> **WRITTEN TASK**: Quote, word for word, the items from the line containing "coordinates (704, 522)." through the line containing "coordinates (446, 235).", including both of those lines.
* Begin GIVEN ENTRIES *
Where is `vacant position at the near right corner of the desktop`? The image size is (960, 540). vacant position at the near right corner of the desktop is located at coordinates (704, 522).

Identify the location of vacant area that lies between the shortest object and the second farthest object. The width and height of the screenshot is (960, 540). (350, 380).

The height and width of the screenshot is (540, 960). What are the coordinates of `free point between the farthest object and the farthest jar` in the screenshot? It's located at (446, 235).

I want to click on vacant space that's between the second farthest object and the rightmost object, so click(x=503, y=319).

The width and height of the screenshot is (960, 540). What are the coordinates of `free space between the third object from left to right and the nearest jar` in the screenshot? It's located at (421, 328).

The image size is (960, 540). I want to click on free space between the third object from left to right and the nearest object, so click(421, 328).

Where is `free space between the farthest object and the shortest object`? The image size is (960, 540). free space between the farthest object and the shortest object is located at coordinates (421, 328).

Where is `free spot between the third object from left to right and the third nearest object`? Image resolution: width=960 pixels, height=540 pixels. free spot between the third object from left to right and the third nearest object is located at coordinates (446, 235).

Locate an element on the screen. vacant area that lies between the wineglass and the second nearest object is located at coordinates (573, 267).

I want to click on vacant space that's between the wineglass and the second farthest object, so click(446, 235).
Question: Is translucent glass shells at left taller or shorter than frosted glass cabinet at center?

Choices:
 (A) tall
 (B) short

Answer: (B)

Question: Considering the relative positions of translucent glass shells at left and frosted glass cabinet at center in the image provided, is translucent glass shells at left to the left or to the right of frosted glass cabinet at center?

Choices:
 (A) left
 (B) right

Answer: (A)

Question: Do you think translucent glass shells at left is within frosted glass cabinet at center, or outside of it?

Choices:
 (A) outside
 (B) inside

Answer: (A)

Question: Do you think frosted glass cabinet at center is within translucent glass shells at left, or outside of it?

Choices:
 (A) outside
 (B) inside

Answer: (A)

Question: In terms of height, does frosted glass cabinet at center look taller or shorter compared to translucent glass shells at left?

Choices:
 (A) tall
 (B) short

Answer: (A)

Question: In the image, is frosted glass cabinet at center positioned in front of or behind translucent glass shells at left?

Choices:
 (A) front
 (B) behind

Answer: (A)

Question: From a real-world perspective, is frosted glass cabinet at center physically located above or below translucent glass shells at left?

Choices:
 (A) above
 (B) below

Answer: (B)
* End GIVEN ENTRIES *
* Begin GIVEN ENTRIES *
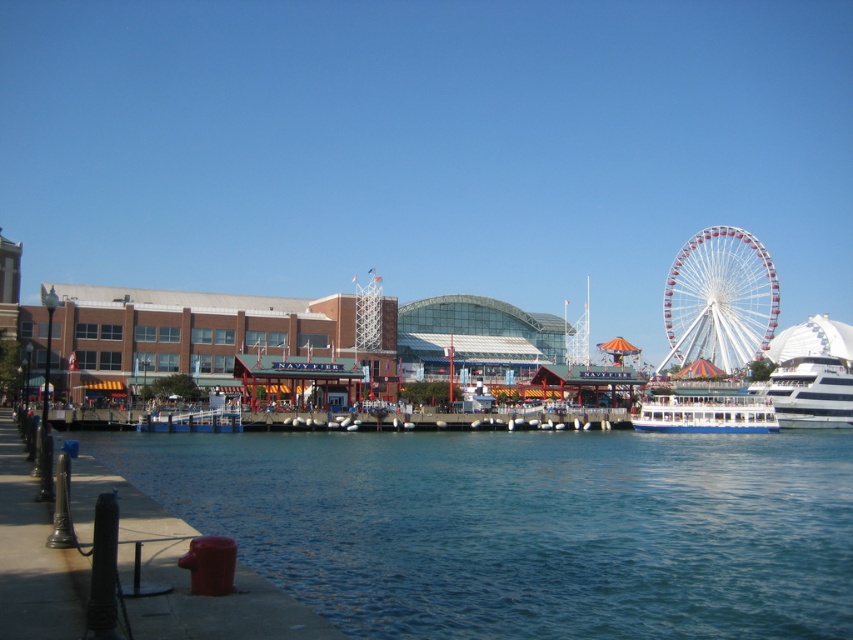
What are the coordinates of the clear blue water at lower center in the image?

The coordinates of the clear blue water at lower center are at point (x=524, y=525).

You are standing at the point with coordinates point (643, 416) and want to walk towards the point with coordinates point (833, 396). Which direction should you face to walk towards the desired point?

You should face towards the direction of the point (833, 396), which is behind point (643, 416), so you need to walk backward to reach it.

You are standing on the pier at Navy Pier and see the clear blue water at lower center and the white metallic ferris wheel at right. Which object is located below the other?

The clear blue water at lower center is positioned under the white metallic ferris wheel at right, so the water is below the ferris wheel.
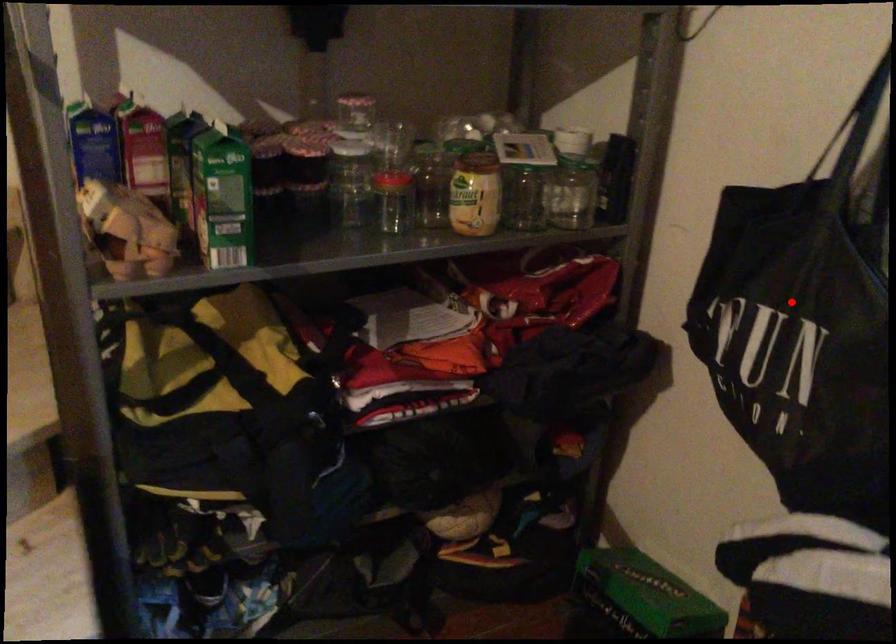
* End GIVEN ENTRIES *
> **SOLVED EXERCISE**:
Where is `vacant position at the near right corner of the desktop`? The image size is (960, 540). vacant position at the near right corner of the desktop is located at coordinates (704, 522).

Identify the location of vacant area that lies between the shortest object and the second farthest object. The width and height of the screenshot is (960, 540). (350, 380).

The height and width of the screenshot is (540, 960). What are the coordinates of `free point between the farthest object and the farthest jar` in the screenshot? It's located at (446, 235).

I want to click on vacant space that's between the second farthest object and the rightmost object, so click(x=503, y=319).

The width and height of the screenshot is (960, 540). What are the coordinates of `free space between the third object from left to right and the nearest jar` in the screenshot? It's located at (421, 328).

The image size is (960, 540). I want to click on free space between the third object from left to right and the nearest object, so click(421, 328).

Where is `free space between the farthest object and the shortest object`? The image size is (960, 540). free space between the farthest object and the shortest object is located at coordinates (421, 328).

Where is `free spot between the third object from left to right and the third nearest object`? Image resolution: width=960 pixels, height=540 pixels. free spot between the third object from left to right and the third nearest object is located at coordinates (446, 235).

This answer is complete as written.